_Source information_.
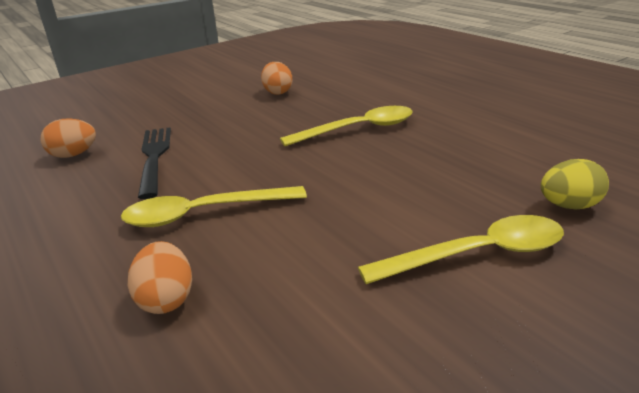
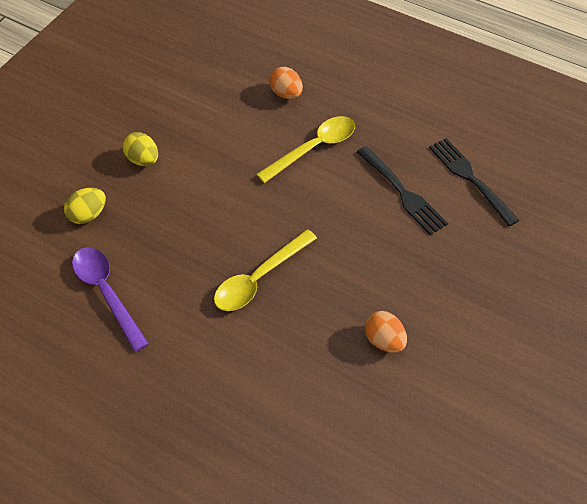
camera: 155 degrees right, 25 degrees up
(74, 155) = (471, 179): orange egg -> black fork
(477, 254) = (143, 160): yellow spoon -> yellow egg
(531, 142) = (106, 293): none -> purple spoon

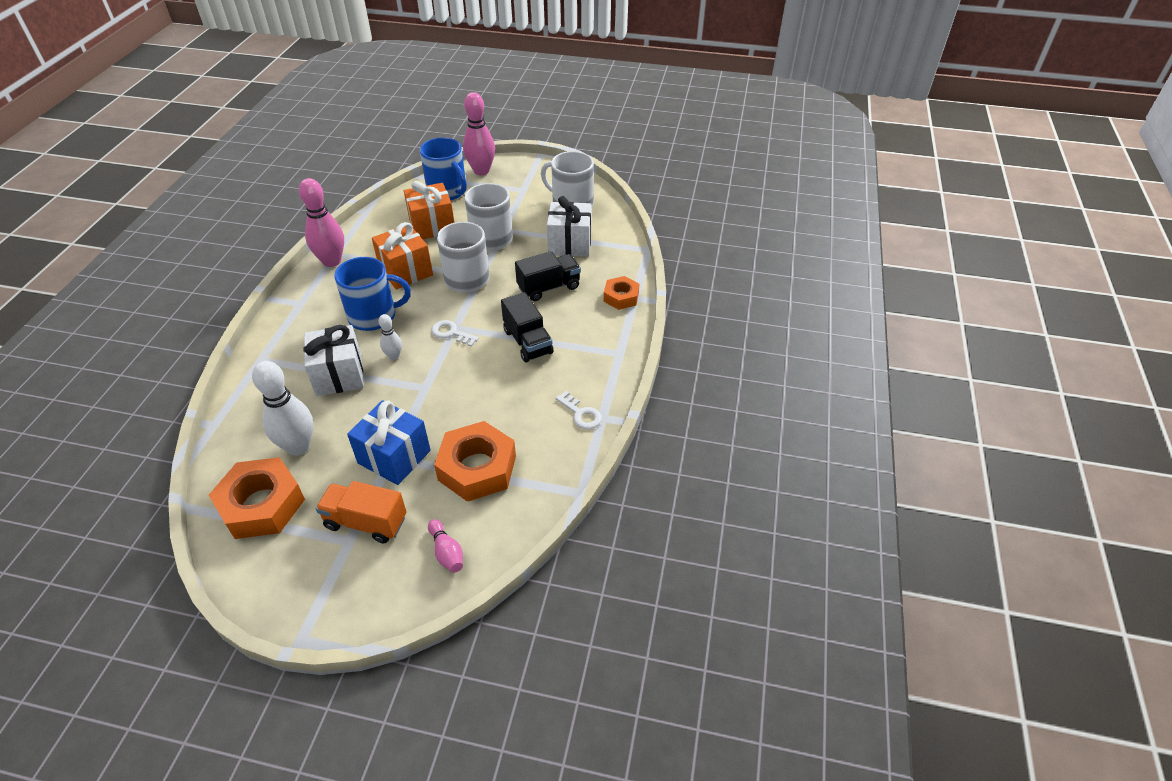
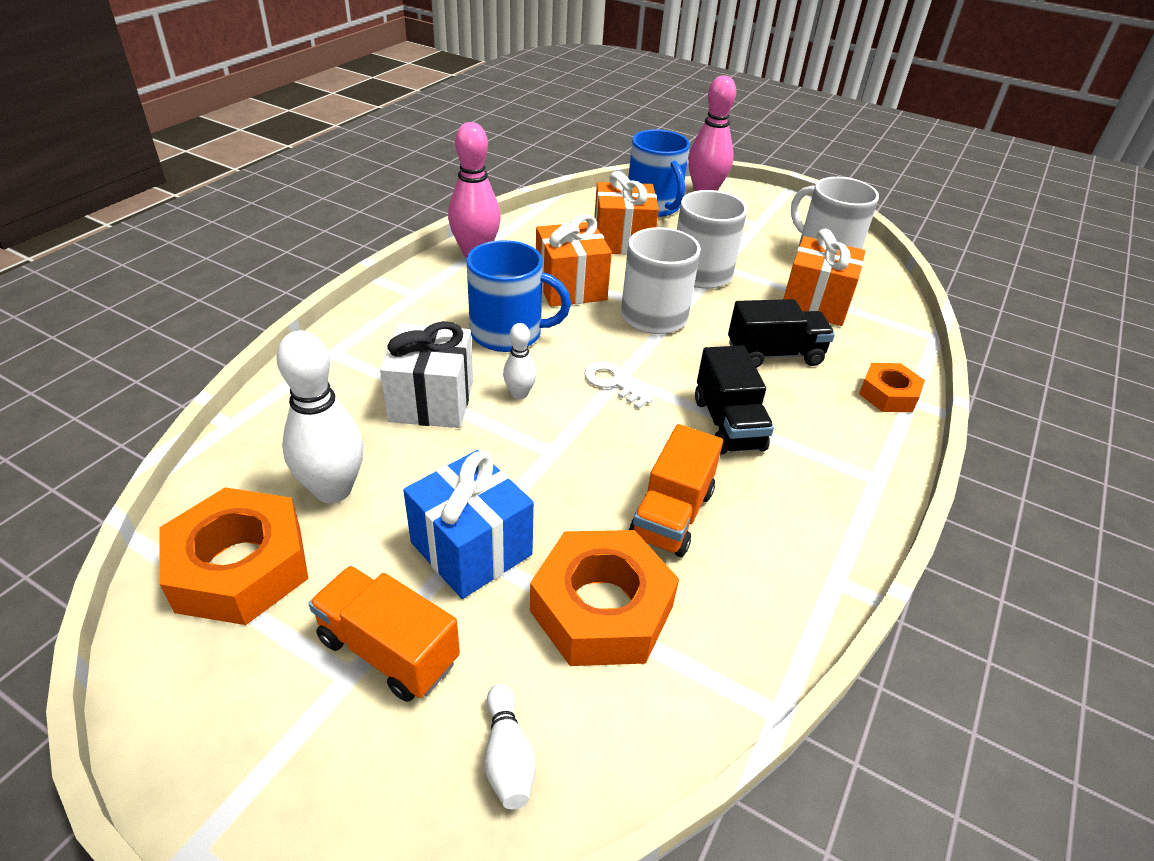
camera: 15 degrees right, 5 degrees down
(447, 552) = (507, 756): pink bowling pin -> white bowling pin
(505, 406) = (672, 515): none -> orange truck
(569, 244) = (815, 304): white gift -> orange gift
(581, 414) = (799, 564): white key -> none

_What the task asks_.
Give back, unchanged, the line that holds "(505, 406) = (672, 515): none -> orange truck" along with all lines after it through the last line above.

_Expected output_.
(505, 406) = (672, 515): none -> orange truck
(569, 244) = (815, 304): white gift -> orange gift
(581, 414) = (799, 564): white key -> none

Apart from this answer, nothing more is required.